## WORK REQUEST
Pick every line from the data below that contains the string "none" and copy it.

## EXTRACTED INFORMATION
========================

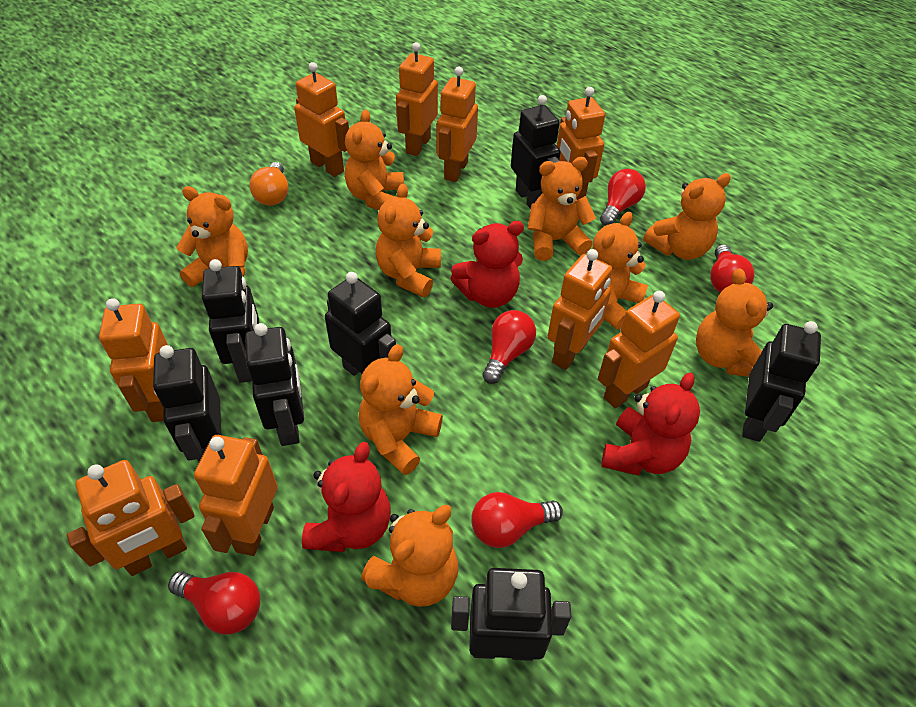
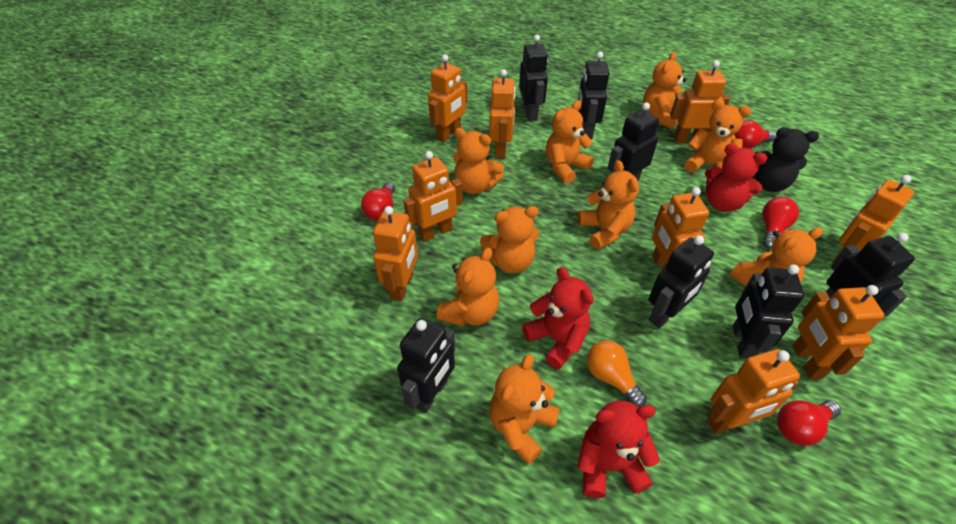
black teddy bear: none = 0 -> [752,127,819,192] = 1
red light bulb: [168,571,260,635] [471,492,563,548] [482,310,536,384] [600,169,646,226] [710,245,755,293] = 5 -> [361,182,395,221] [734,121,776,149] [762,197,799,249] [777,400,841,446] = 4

========================

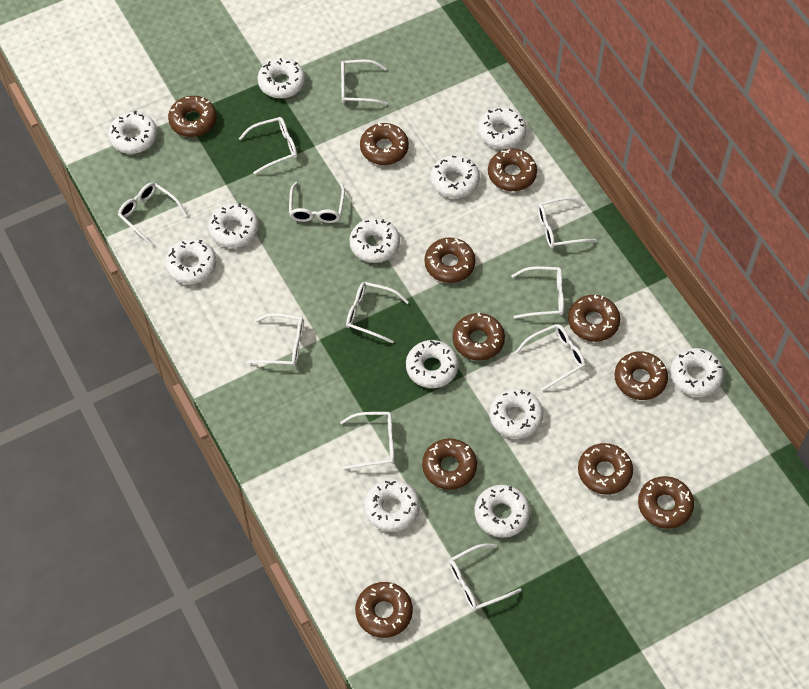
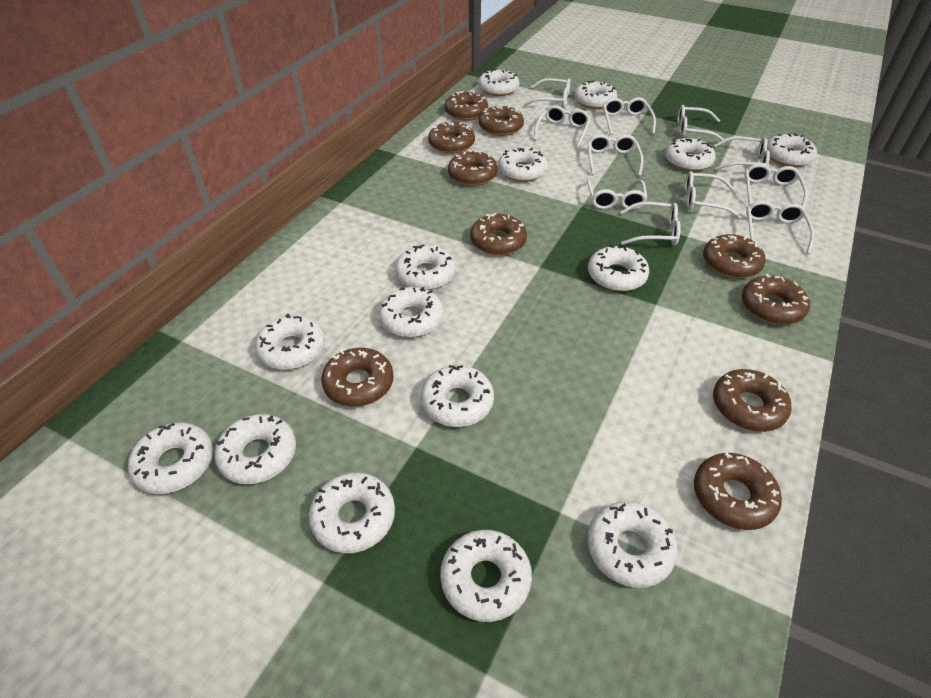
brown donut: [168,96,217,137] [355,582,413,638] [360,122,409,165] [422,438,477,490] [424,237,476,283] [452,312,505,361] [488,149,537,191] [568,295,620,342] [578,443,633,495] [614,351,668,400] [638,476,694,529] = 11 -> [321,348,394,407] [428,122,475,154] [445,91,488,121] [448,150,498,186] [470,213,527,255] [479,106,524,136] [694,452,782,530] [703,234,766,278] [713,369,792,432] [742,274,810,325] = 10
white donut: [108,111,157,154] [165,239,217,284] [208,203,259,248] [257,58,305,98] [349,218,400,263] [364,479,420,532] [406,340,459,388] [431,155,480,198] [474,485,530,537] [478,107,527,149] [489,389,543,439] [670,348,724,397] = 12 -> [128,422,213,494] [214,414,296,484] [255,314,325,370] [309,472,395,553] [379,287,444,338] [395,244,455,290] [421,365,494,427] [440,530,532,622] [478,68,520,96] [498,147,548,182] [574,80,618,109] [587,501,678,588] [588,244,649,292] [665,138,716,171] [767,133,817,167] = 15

========================

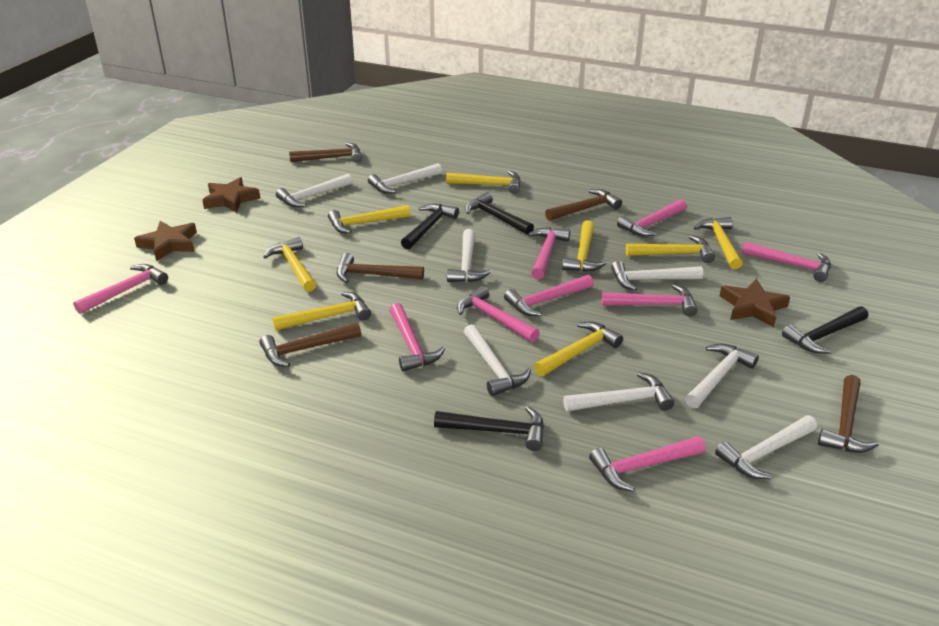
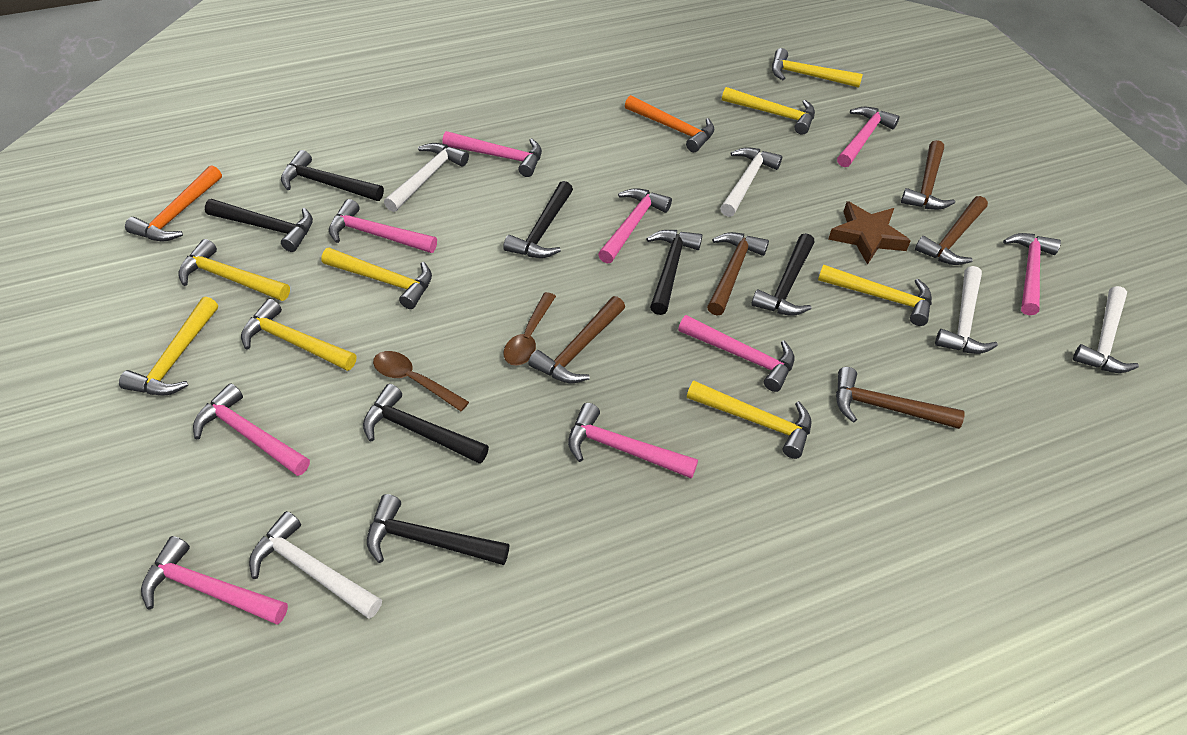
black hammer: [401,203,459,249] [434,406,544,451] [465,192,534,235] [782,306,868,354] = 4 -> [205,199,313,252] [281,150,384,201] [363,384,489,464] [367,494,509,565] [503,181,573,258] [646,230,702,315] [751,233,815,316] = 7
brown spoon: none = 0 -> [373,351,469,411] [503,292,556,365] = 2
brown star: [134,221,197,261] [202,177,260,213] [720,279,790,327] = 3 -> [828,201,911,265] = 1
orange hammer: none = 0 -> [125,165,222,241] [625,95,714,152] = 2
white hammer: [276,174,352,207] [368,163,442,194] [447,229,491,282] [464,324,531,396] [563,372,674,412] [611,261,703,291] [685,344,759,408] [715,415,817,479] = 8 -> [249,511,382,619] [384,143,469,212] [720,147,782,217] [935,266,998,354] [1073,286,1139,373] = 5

========================

## ANSWER SECTION
black teddy bear: none = 0 -> [752,127,819,192] = 1
brown spoon: none = 0 -> [373,351,469,411] [503,292,556,365] = 2
orange hammer: none = 0 -> [125,165,222,241] [625,95,714,152] = 2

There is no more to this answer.